# ABOUT THIS TASK:
Omitting all images, set down every line below exactly as it appears.

[Change listing data]
━━━━━━━━━━
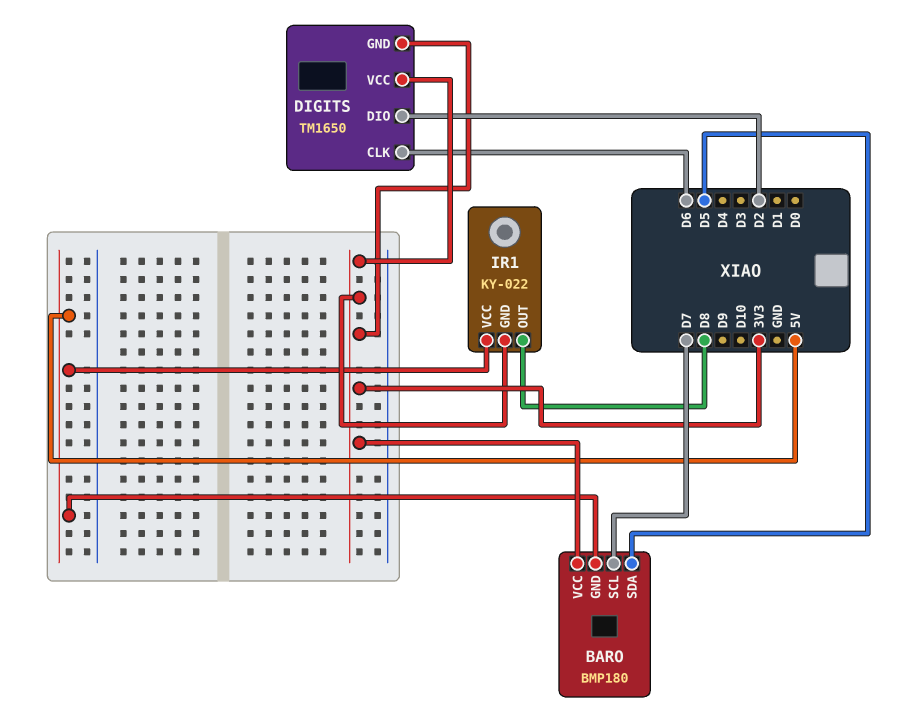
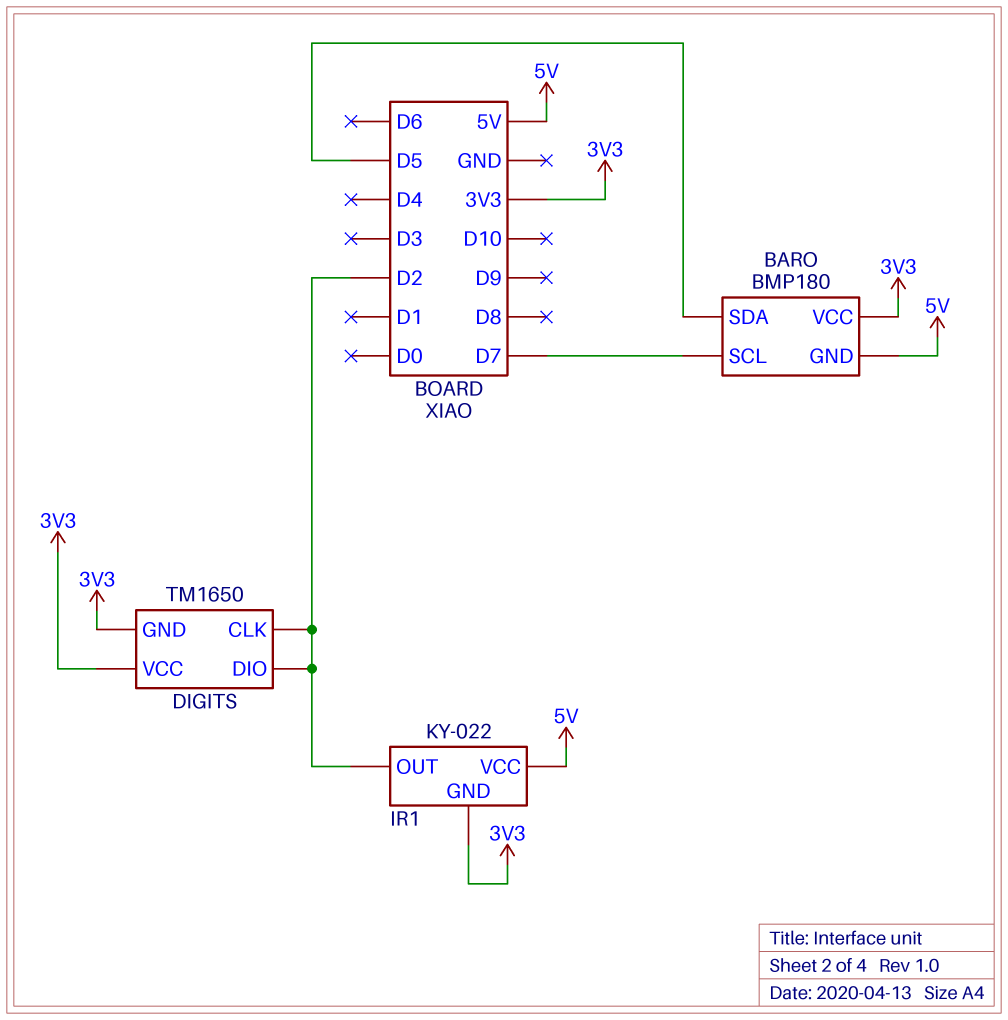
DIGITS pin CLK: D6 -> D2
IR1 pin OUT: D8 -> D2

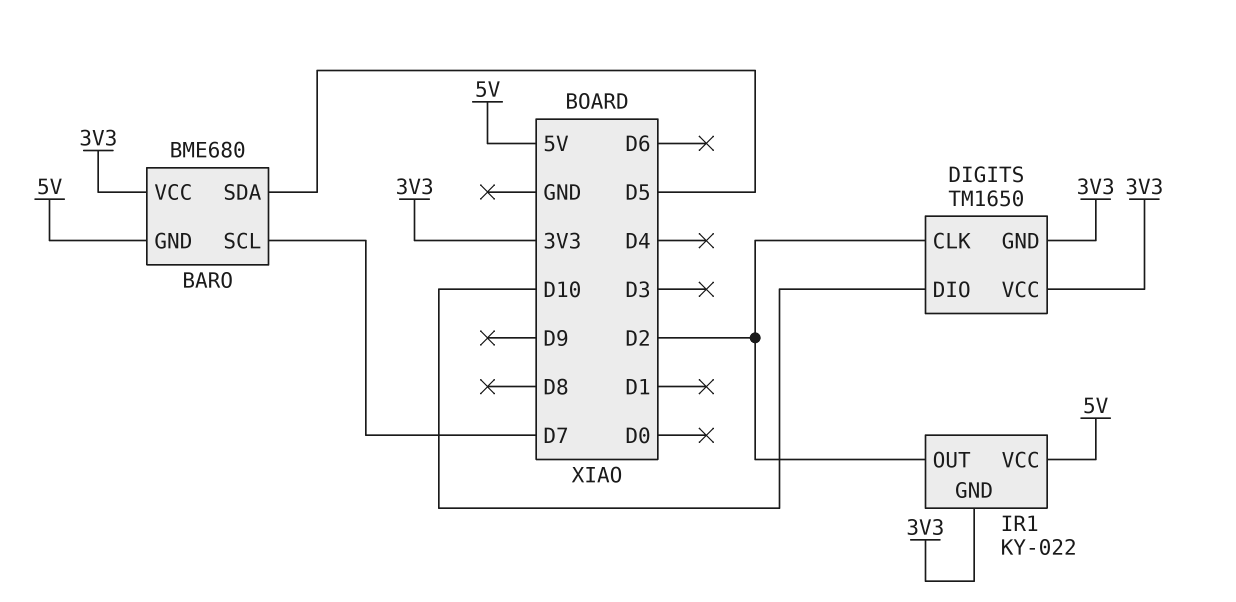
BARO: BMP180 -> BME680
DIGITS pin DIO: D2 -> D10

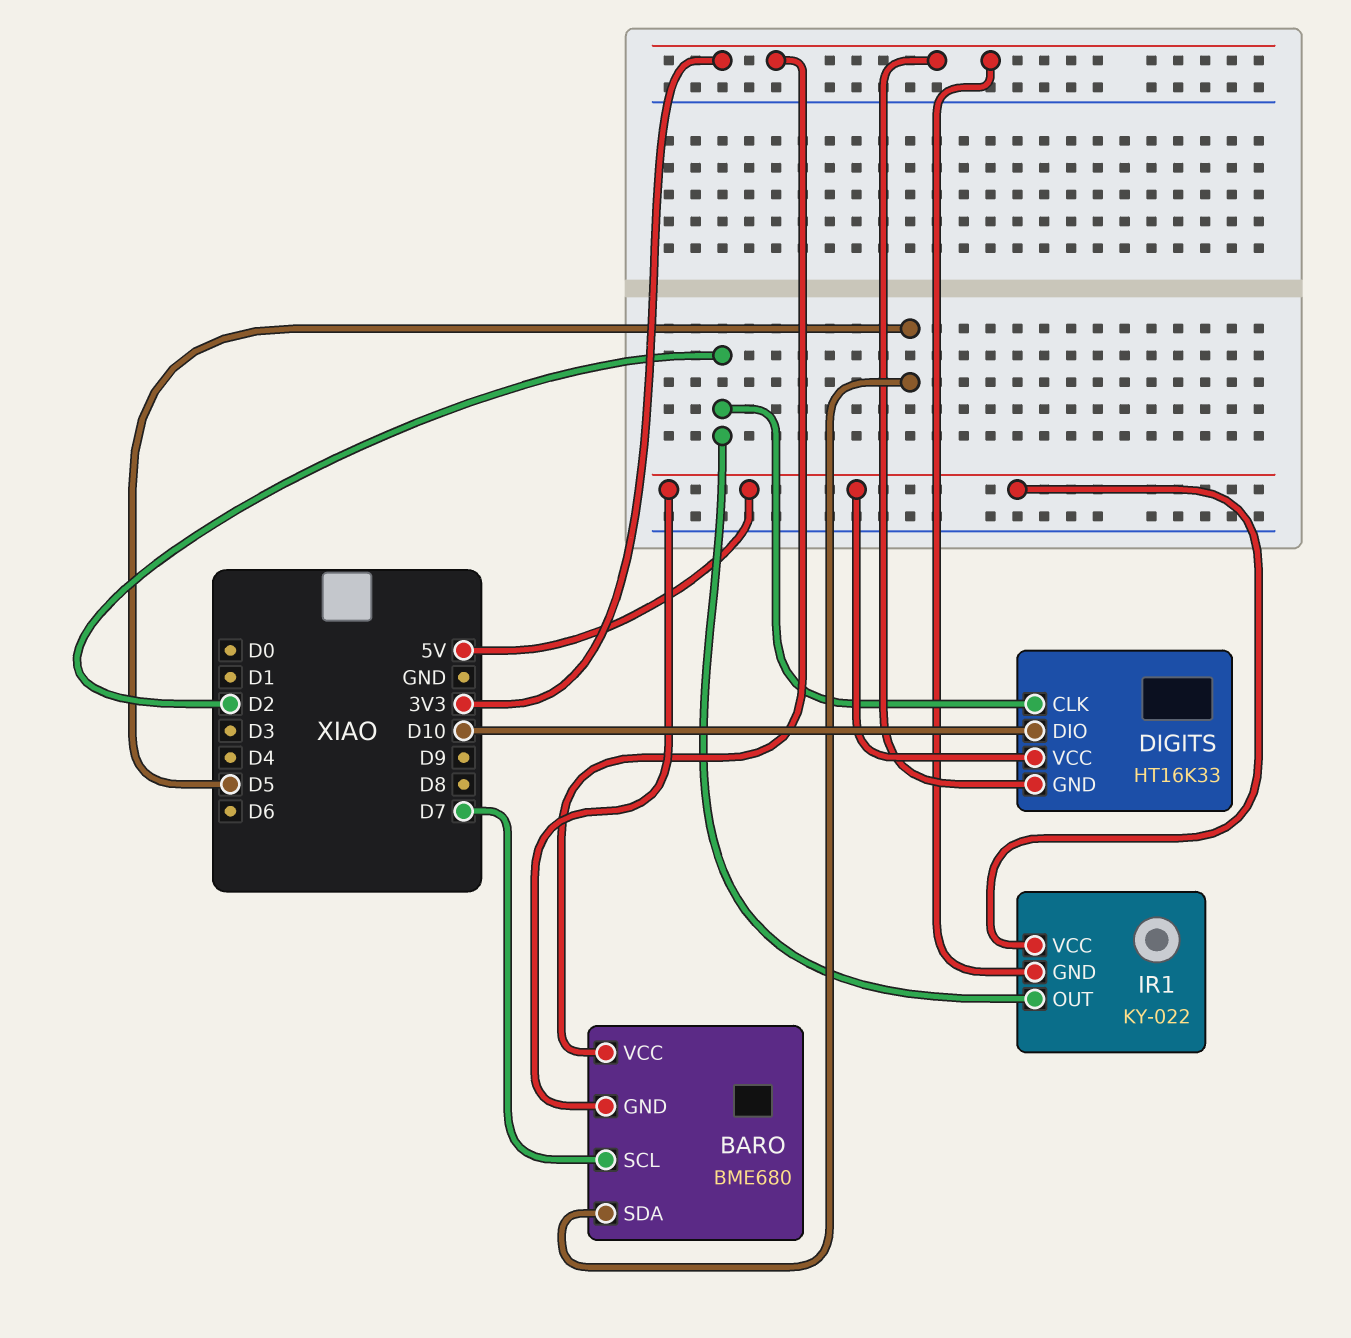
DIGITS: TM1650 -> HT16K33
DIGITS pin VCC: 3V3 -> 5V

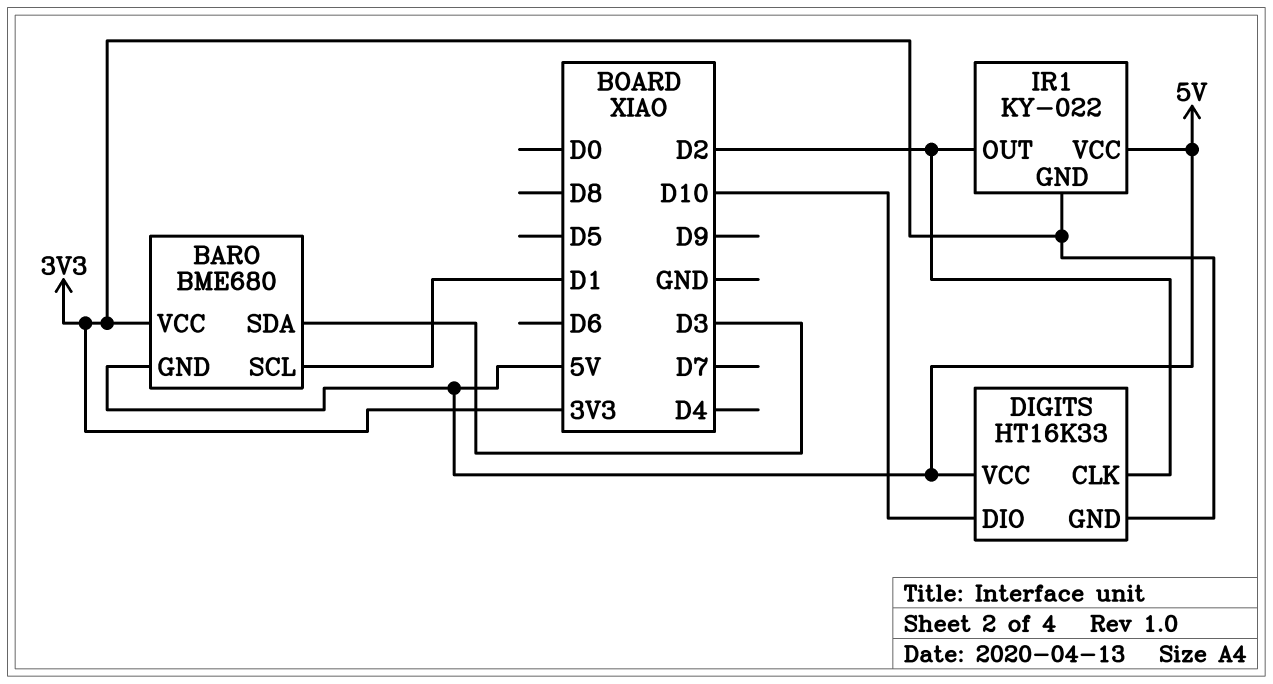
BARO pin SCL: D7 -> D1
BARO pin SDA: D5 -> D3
━━━━━━━━━━
# THE COMPLETED TASK:
DIGITS pin CLK: D6 -> D2
IR1 pin OUT: D8 -> D2

BARO: BMP180 -> BME680
DIGITS pin DIO: D2 -> D10

DIGITS: TM1650 -> HT16K33
DIGITS pin VCC: 3V3 -> 5V

BARO pin SCL: D7 -> D1
BARO pin SDA: D5 -> D3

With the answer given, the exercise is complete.